_Your goal_
Give the records again word for word. Leave every picture out.

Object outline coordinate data
+++

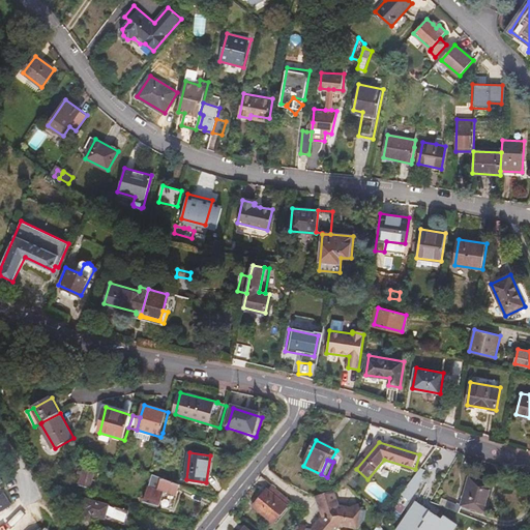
[(93,471),(83,469),(78,484),(89,488),(93,471)]
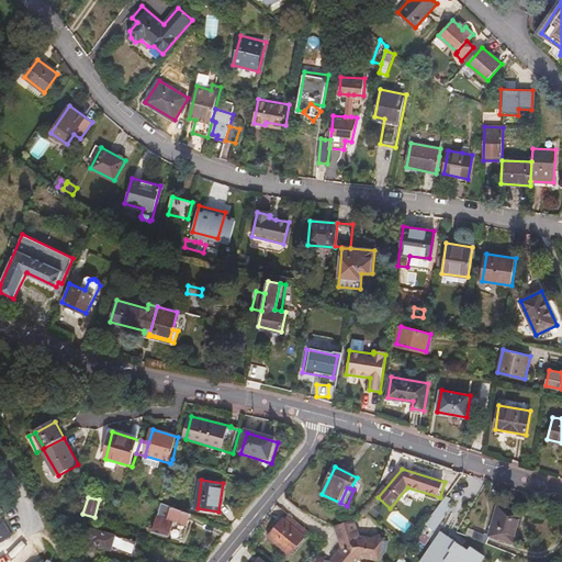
[(448,497),(427,524),(436,530),(447,516),(446,514),(449,508),(448,503),(451,499),(448,497)]
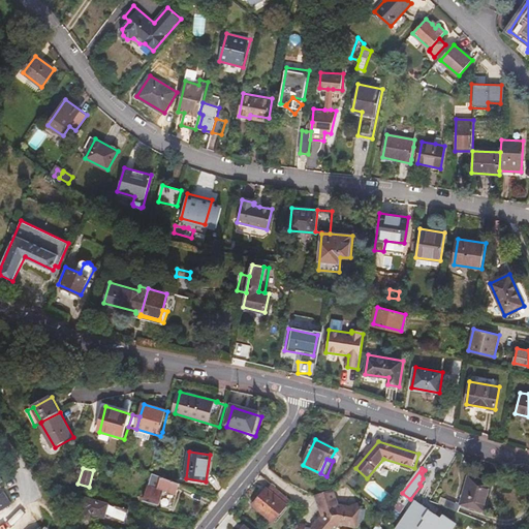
[(361,478),(353,472),(345,481),(353,488),(361,478)]
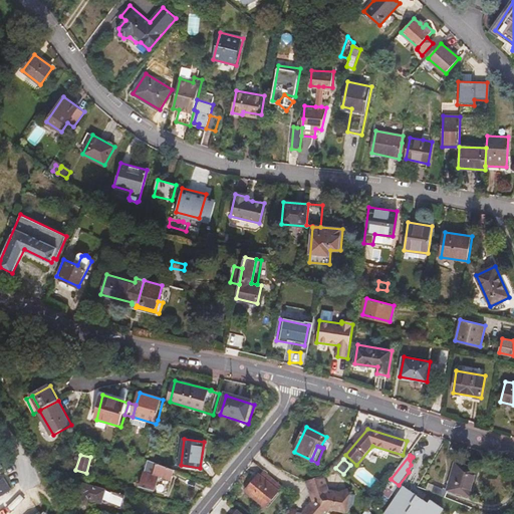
[(170,494),(176,471),(150,461),(143,486),(170,494)]
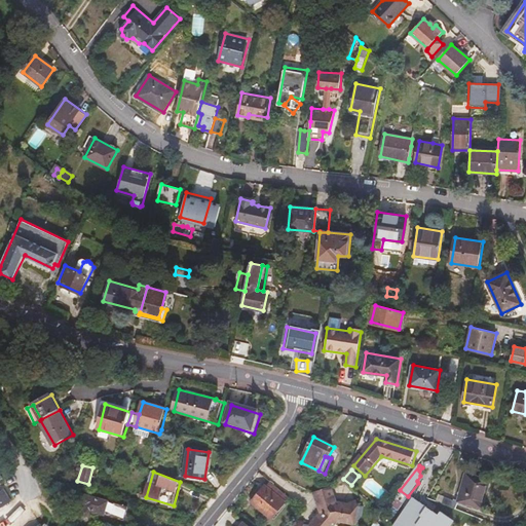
[(491,480),(466,474),(458,501),(484,509),(491,480)]
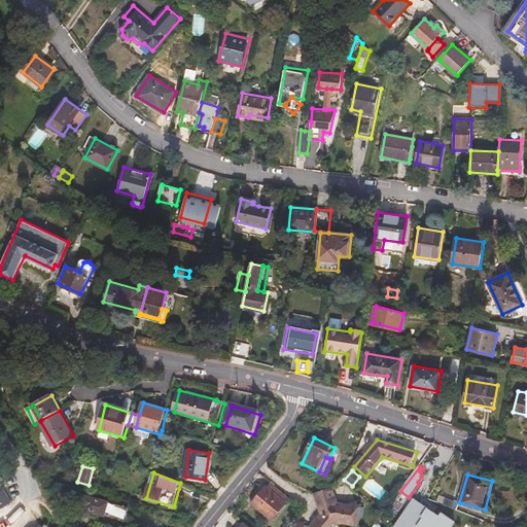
[(0,508),(19,498),(11,487),(5,491),(0,483),(0,508)]
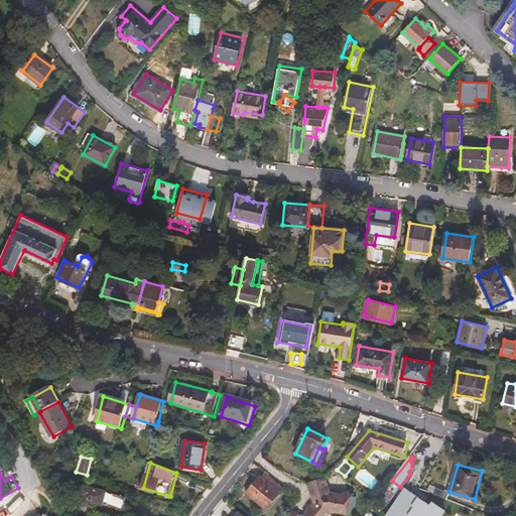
[(284,489),(266,474),(262,478),(261,477),(248,493),(267,509),(284,489)]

+++

_Response for this exercise_
[(93,471),(83,469),(78,484),(89,488),(93,471)]
[(448,497),(427,524),(436,530),(447,516),(446,514),(449,508),(448,503),(451,499),(448,497)]
[(361,478),(353,472),(345,481),(353,488),(361,478)]
[(170,494),(176,471),(150,461),(143,486),(170,494)]
[(491,480),(466,474),(458,501),(484,509),(491,480)]
[(0,508),(19,498),(11,487),(5,491),(0,483),(0,508)]
[(284,489),(266,474),(262,478),(261,477),(248,493),(267,509),(284,489)]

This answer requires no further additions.